◆ Requirement ◆
Report each line of the records where "traffic" occurs.

Data entries:
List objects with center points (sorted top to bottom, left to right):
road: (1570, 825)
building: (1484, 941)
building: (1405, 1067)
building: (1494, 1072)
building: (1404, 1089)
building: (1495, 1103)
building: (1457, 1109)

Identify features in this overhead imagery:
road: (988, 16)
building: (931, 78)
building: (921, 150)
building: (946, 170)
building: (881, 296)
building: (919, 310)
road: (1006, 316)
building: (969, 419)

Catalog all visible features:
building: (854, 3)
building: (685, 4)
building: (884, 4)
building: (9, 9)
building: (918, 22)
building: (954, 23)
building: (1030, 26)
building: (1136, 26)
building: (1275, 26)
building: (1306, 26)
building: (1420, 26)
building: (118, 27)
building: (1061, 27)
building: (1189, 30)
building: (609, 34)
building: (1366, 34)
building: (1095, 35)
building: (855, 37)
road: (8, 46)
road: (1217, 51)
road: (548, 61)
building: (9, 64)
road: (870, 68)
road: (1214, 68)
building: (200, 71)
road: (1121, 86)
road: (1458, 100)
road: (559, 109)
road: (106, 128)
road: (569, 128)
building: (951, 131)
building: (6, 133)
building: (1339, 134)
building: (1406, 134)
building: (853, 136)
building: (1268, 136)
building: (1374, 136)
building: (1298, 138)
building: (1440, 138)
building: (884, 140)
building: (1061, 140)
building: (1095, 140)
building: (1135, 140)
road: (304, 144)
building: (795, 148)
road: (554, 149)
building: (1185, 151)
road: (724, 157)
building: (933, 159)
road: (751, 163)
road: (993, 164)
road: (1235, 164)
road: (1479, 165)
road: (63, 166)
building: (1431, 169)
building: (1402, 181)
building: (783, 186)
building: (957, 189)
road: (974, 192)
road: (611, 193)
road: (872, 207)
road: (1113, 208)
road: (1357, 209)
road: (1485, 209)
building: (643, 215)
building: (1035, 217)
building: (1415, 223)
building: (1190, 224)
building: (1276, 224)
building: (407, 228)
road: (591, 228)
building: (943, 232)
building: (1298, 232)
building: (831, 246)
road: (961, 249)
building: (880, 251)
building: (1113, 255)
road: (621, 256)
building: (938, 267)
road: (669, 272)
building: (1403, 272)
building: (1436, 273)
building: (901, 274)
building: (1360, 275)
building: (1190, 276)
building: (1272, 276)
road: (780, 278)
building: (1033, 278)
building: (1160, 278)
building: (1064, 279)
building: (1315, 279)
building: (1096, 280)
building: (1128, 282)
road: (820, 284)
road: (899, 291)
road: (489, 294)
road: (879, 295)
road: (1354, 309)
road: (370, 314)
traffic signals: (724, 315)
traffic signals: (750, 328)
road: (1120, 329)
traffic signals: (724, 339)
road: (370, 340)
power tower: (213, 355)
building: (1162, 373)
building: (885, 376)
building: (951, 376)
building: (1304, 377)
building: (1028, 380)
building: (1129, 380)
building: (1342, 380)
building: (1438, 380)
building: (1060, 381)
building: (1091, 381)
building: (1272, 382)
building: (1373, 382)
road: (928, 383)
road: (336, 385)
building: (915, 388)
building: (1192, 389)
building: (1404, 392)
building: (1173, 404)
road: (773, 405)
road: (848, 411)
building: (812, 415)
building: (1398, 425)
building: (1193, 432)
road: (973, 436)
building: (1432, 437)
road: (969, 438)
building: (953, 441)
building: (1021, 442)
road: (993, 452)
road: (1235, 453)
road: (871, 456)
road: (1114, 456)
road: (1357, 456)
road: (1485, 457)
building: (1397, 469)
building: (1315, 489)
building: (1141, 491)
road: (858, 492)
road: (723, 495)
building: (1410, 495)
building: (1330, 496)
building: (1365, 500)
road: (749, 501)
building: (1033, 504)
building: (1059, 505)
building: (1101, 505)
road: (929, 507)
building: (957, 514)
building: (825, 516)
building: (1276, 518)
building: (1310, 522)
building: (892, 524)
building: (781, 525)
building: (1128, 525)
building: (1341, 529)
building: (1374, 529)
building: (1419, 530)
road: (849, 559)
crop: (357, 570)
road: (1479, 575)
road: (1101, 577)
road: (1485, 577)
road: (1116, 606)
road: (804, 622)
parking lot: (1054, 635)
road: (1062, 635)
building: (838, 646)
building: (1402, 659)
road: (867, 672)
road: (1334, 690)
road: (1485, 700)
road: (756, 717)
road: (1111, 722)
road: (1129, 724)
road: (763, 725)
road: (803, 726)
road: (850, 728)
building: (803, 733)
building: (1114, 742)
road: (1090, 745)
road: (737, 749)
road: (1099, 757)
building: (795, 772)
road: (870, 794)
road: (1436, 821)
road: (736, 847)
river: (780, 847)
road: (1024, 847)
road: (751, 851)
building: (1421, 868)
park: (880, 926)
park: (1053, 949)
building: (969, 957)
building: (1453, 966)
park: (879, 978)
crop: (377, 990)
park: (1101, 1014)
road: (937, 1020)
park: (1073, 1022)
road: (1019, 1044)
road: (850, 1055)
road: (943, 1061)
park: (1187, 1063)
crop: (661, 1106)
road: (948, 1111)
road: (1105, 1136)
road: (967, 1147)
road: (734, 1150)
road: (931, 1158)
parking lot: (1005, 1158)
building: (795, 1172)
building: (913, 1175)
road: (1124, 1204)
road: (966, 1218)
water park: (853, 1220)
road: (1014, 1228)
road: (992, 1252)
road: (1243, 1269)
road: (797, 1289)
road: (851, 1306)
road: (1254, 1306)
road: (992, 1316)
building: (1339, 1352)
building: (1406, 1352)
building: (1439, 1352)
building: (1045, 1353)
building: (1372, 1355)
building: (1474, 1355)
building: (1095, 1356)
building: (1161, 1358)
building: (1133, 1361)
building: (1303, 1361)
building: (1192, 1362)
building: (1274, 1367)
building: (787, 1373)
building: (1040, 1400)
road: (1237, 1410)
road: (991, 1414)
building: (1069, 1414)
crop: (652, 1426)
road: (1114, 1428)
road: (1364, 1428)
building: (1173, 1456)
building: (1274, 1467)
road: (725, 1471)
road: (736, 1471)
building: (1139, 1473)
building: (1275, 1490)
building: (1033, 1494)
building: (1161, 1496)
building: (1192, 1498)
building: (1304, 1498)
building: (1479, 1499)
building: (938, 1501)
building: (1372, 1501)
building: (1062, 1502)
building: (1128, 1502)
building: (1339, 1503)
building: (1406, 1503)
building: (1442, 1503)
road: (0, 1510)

◆ Answer ◆
traffic signals: (724, 315)
traffic signals: (750, 328)
traffic signals: (724, 339)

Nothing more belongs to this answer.